• **Task objective**
Give the number of lines in the material below where the word "lamp" shows up, without anything else.

┌─ Data section

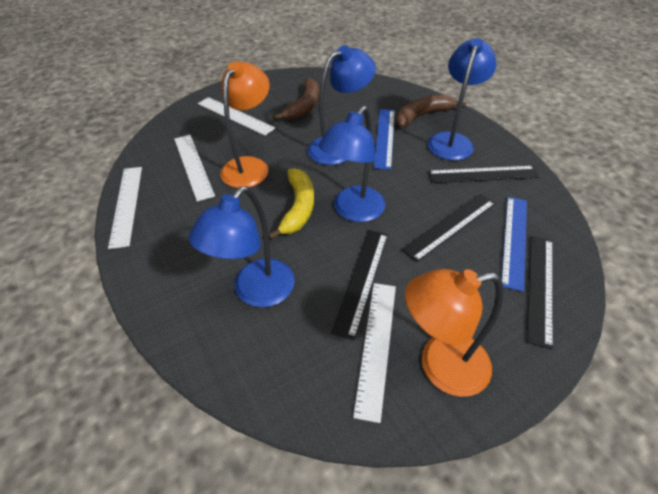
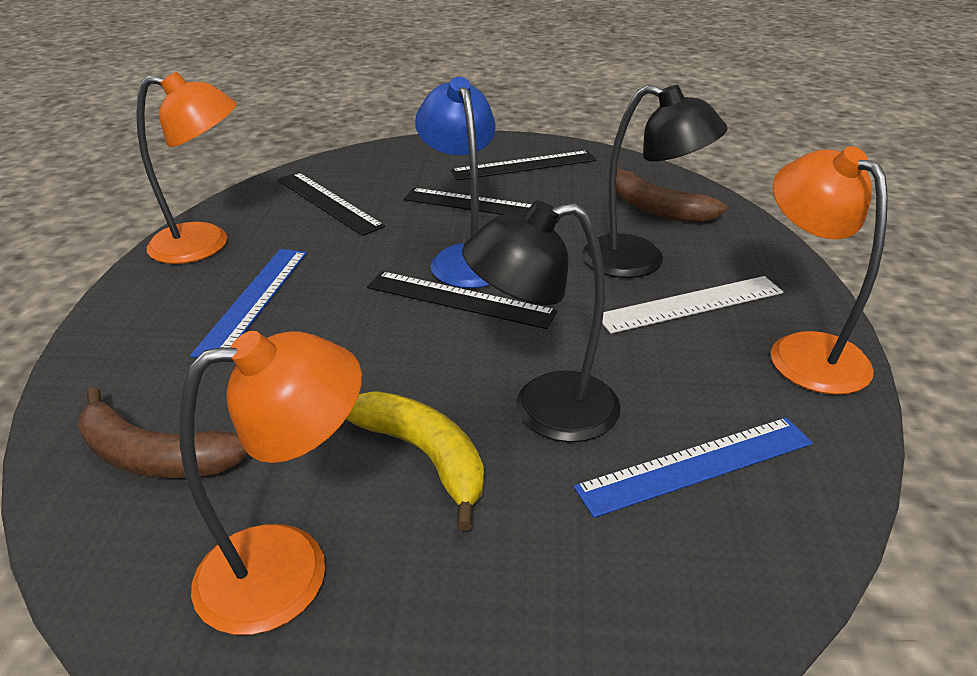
black lamp: 0 -> 2
blue lamp: 4 -> 1
orange lamp: 2 -> 3
white ruler: 4 -> 1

└─

• **Answer to this problem**
3